== Segment start ==

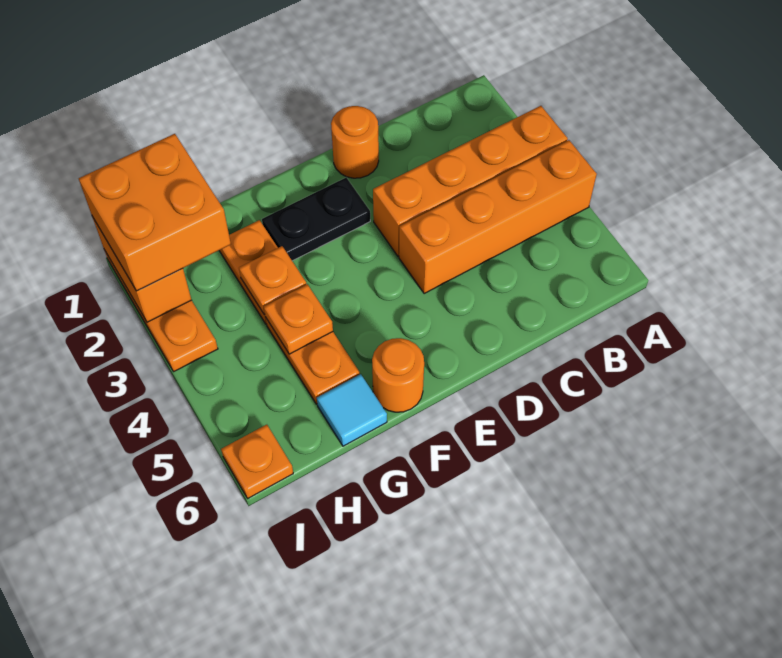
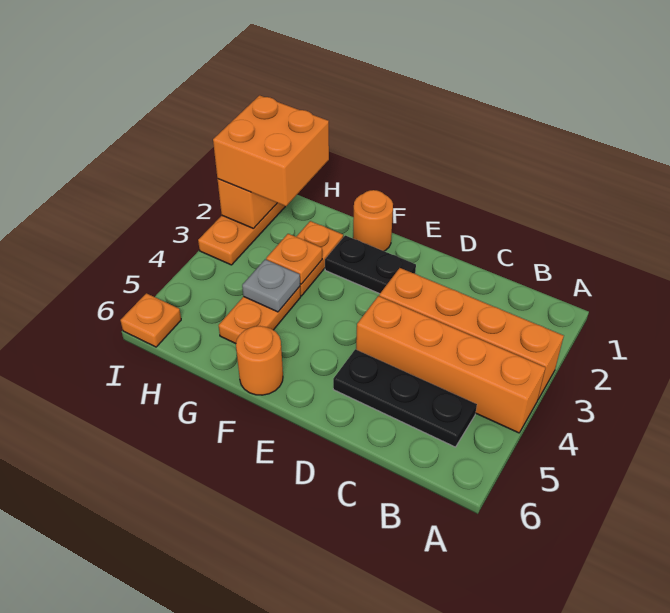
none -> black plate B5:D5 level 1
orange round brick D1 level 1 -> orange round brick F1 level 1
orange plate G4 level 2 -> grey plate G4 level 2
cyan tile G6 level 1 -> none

== Segment end ==

*PROBLEM:*
In the listing above, the line with "orange round brick D1" starts the part to copy. Copy it through the last line exactly, with nothing else.

*TASK RESULT:*
orange round brick D1 level 1 -> orange round brick F1 level 1
orange plate G4 level 2 -> grey plate G4 level 2
cyan tile G6 level 1 -> none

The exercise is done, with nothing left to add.